Top of INPUT RECORDS
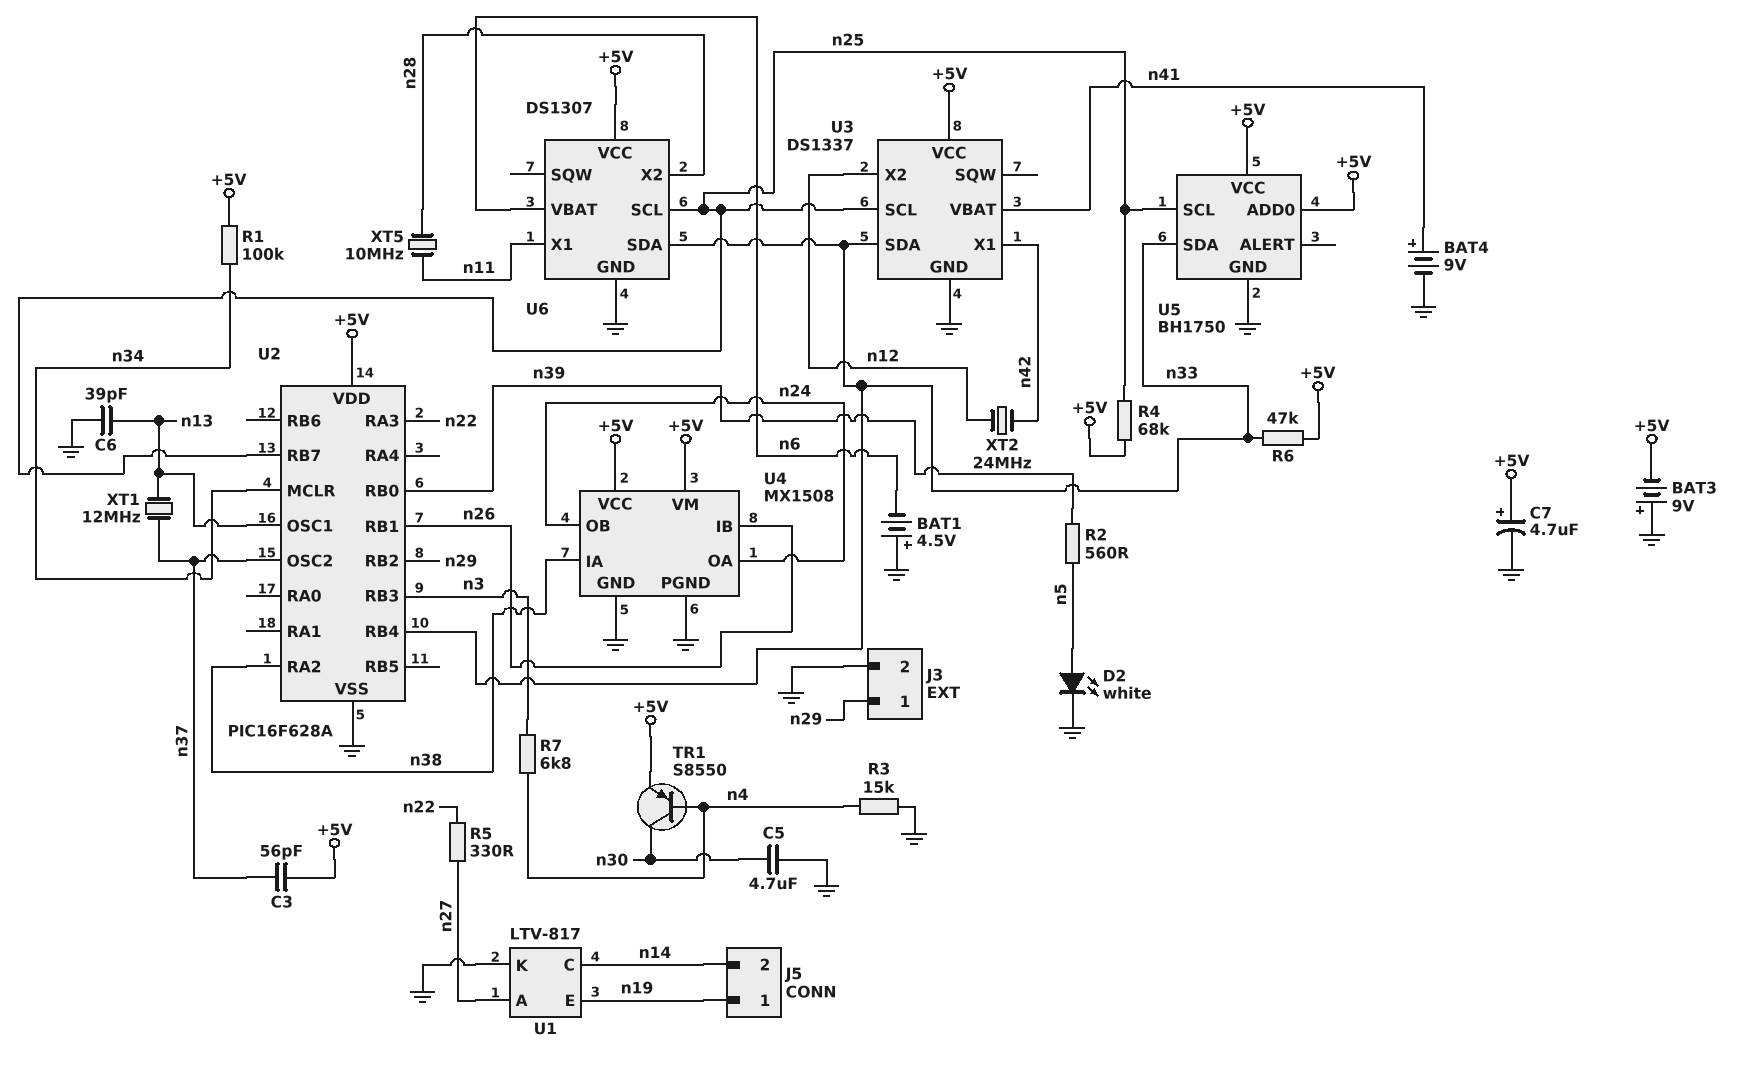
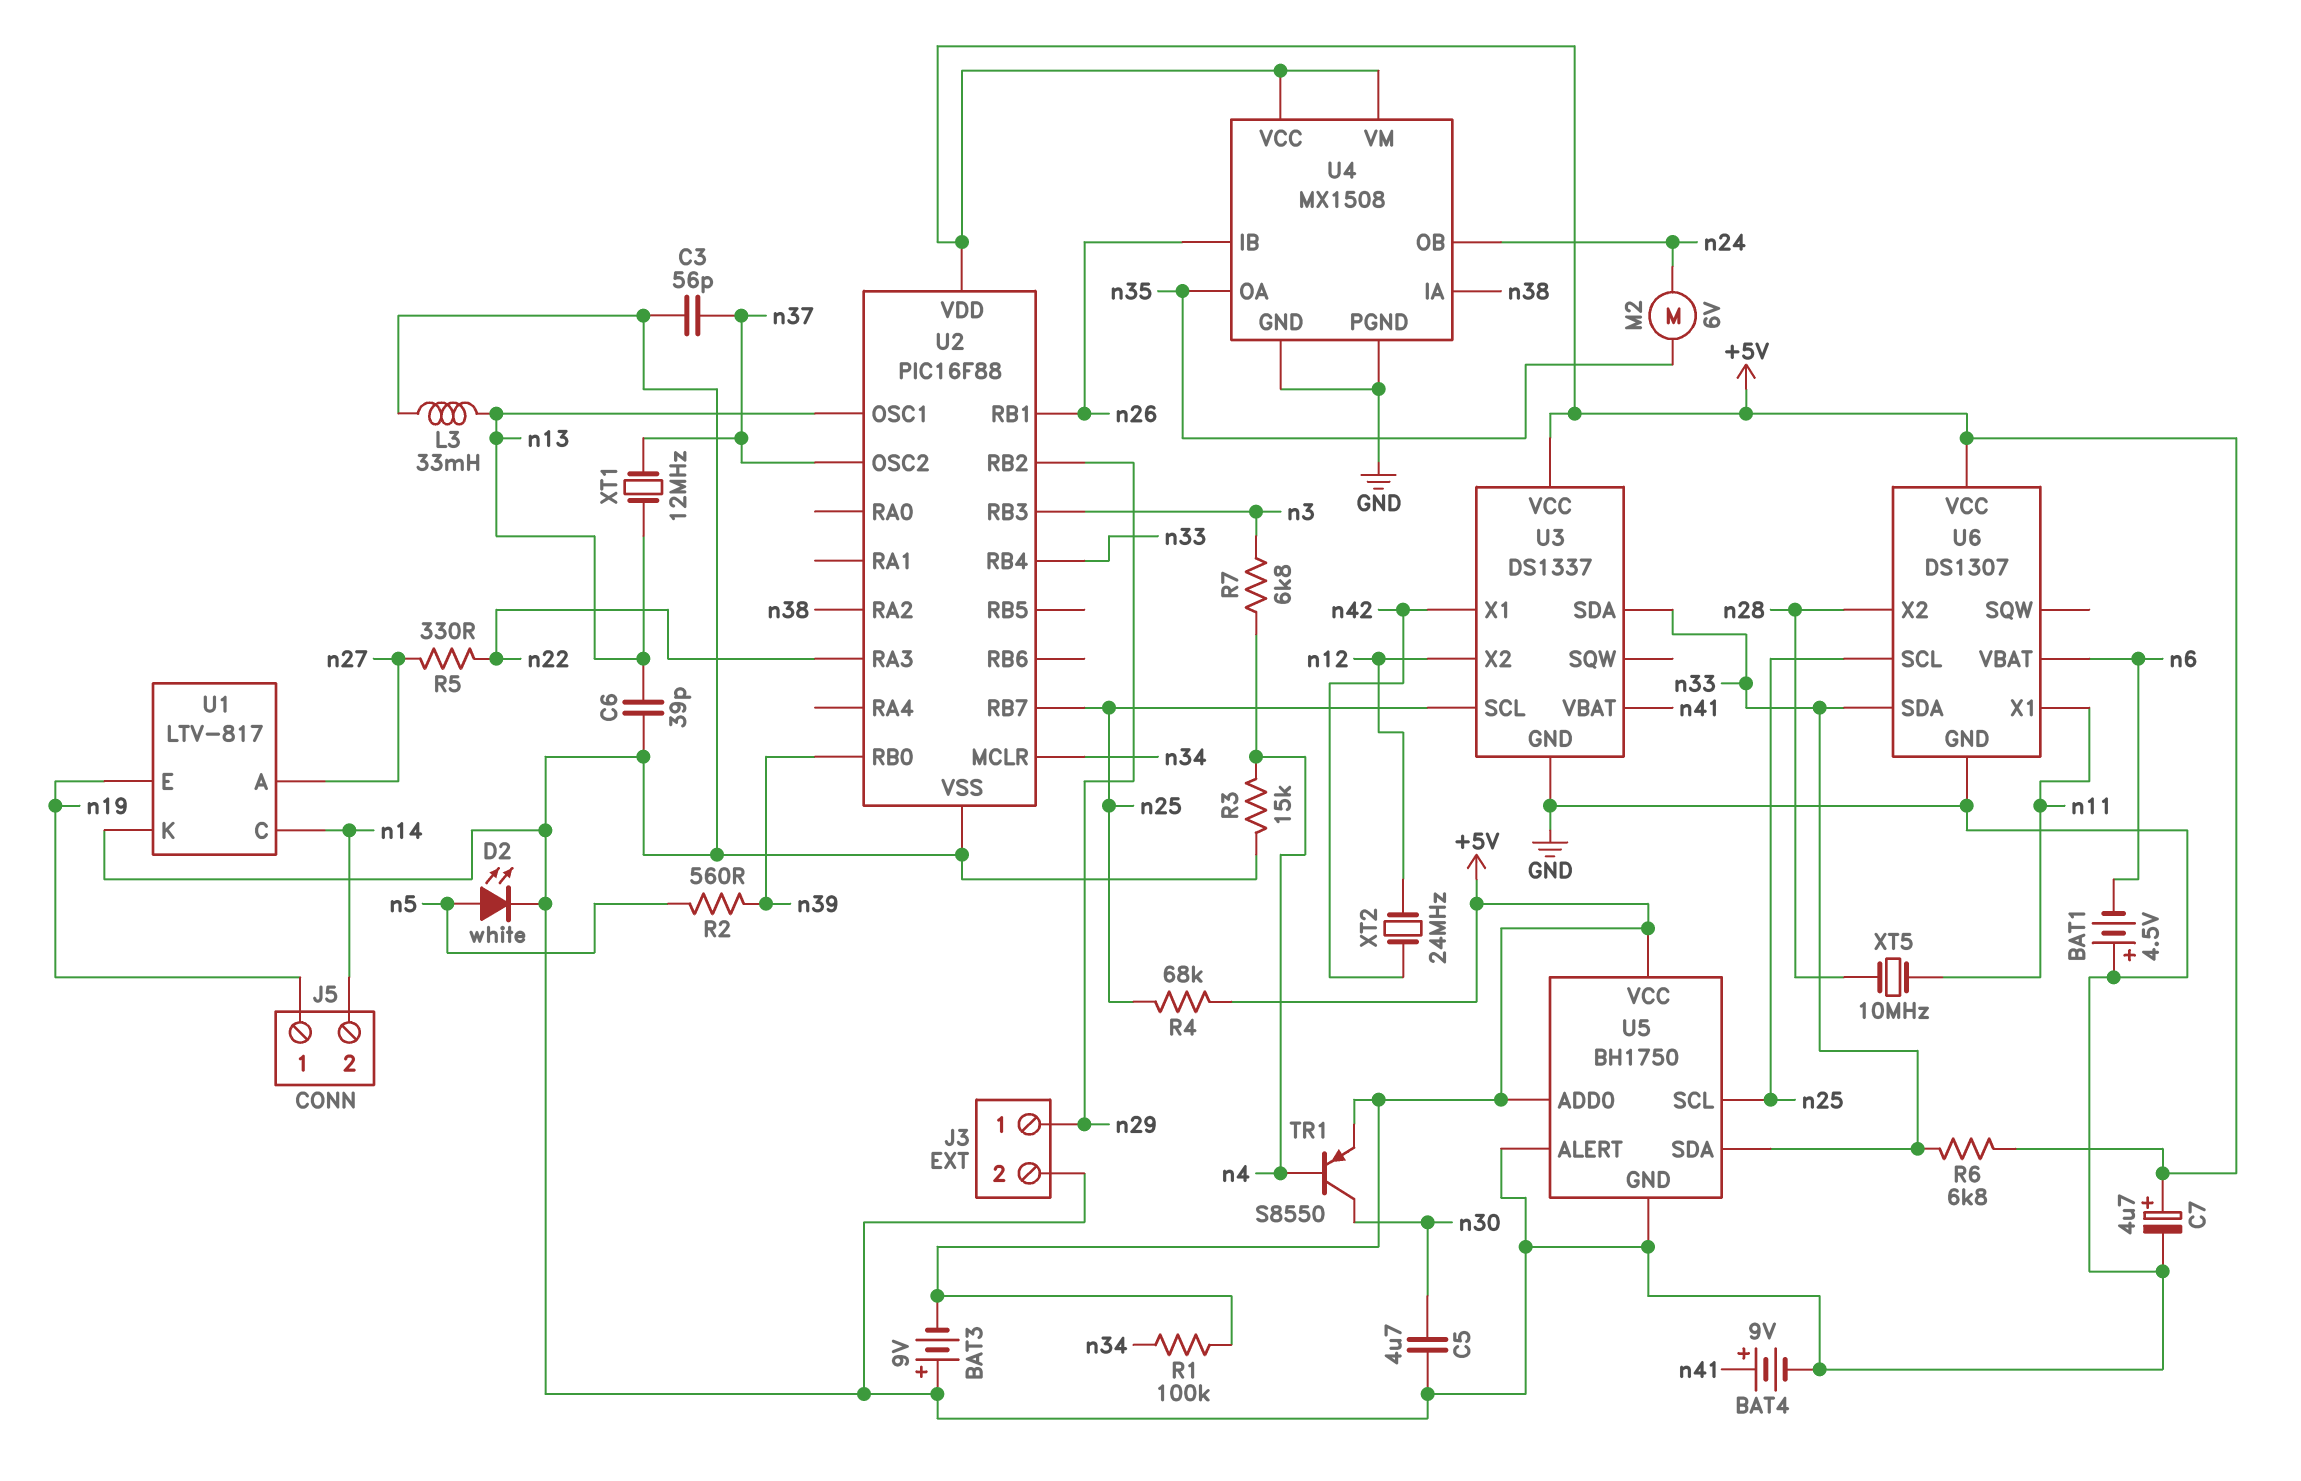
C3: 56pF (+5V, n37) -> 56pF (GND, n37)
L3: none -> 33mH (GND, n13)
M2: none -> motor 6V (n24, n35)
R6: 47k (+5V, n33) -> 6.8k (+5V, n33)
U2: PIC16F628A -> PIC16F88
U4 pin OA: n24 -> n35
U5 pin ALERT: none -> GND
Bottom of INPUT RECORDS
DIRECTIONS FOR THIS TASK
Please find all lines of the entries that hold the string "none" and copy them.

PROBLEM SOLUTION
L3: none -> 33mH (GND, n13)
M2: none -> motor 6V (n24, n35)
U5 pin ALERT: none -> GND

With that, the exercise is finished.